§ Directive
There is material below. Print exactly the lines starting at the line with "blue book [506,294,614,385]" and ending at the line with "blue house [455,481,613,642] -> none", ends included, and no others.

═══

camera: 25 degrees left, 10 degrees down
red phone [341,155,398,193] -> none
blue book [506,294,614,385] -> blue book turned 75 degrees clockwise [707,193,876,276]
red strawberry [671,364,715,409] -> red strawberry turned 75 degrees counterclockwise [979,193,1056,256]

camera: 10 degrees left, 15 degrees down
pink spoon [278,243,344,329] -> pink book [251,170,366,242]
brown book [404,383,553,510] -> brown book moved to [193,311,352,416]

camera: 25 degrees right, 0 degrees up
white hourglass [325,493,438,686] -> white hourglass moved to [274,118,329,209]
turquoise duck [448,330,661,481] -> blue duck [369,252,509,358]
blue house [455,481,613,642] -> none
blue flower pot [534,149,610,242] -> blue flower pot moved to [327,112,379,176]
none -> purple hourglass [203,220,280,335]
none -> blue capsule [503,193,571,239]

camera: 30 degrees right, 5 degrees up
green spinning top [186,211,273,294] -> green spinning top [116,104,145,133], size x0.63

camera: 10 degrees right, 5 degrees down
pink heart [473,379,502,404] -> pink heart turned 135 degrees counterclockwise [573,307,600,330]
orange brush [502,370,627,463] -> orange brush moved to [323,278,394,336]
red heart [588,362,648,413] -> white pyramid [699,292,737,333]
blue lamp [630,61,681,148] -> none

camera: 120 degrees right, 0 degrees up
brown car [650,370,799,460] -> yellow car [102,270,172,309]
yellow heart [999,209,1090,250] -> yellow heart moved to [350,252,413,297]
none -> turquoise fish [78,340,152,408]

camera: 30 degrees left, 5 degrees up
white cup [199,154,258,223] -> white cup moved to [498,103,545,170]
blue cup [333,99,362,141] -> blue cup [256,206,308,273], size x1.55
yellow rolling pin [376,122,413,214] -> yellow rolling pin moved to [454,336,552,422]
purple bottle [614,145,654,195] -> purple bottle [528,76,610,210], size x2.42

═══

§ Answer for the task
blue book [506,294,614,385] -> blue book turned 75 degrees clockwise [707,193,876,276]
red strawberry [671,364,715,409] -> red strawberry turned 75 degrees counterclockwise [979,193,1056,256]

camera: 10 degrees left, 15 degrees down
pink spoon [278,243,344,329] -> pink book [251,170,366,242]
brown book [404,383,553,510] -> brown book moved to [193,311,352,416]

camera: 25 degrees right, 0 degrees up
white hourglass [325,493,438,686] -> white hourglass moved to [274,118,329,209]
turquoise duck [448,330,661,481] -> blue duck [369,252,509,358]
blue house [455,481,613,642] -> none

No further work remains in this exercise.